> ABOUT THIS EXERCISE:
Only those lines from the one with "camera: 35 degrees right, 10 degrees up" through the last line of the material below should be output, each exactly as it appears.

DATA below:

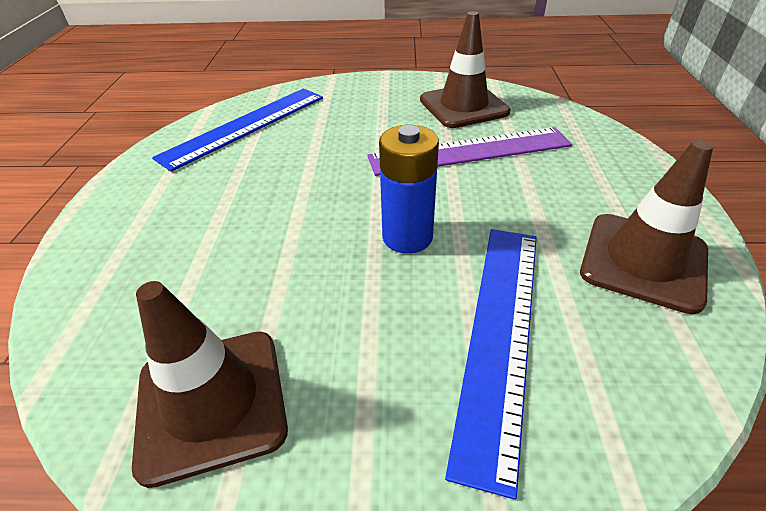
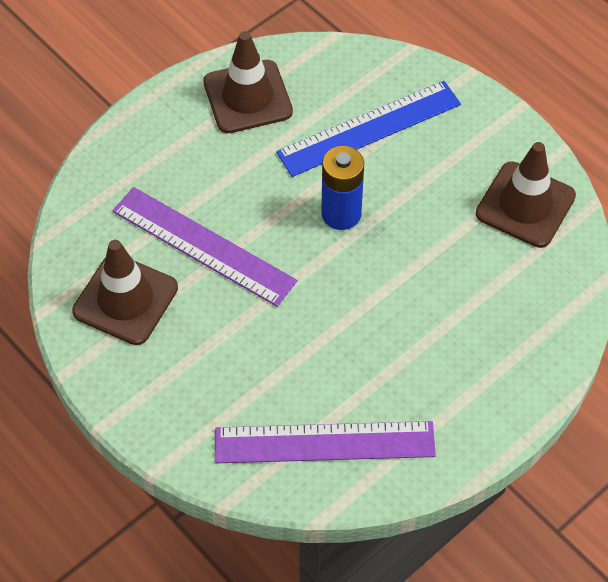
camera: 135 degrees left, 15 degrees up
(245, 126) = (324, 442): blue ruler -> purple ruler

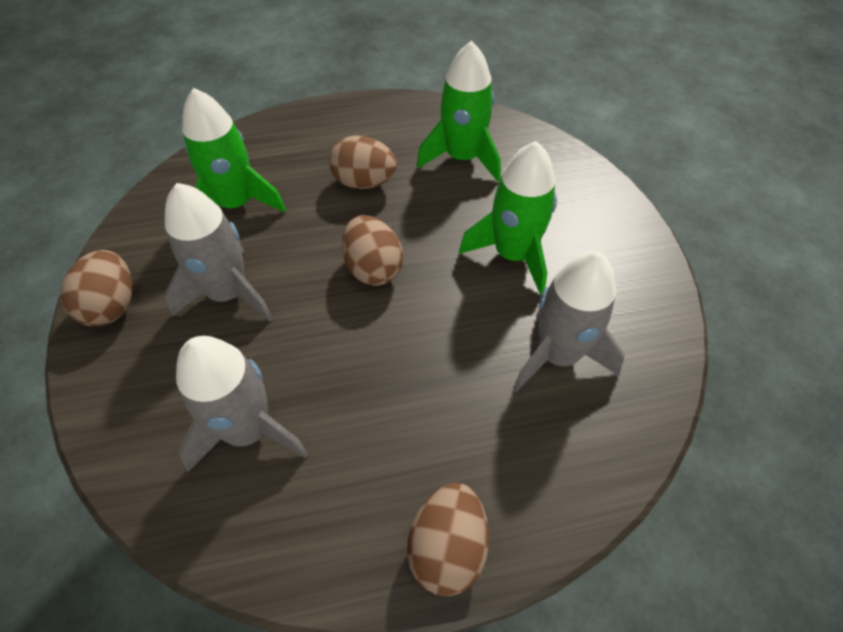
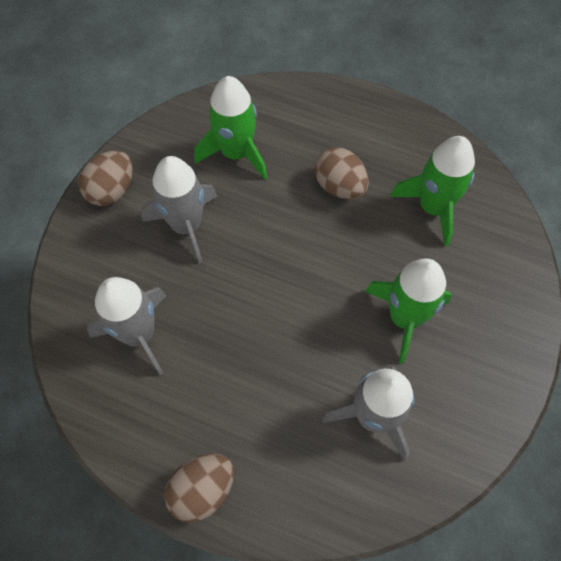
camera: 35 degrees right, 10 degrees up
(373, 268) = (294, 265): brown egg -> none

End of DATA.

> WRITTEN SOLUTION:
camera: 35 degrees right, 10 degrees up
(373, 268) = (294, 265): brown egg -> none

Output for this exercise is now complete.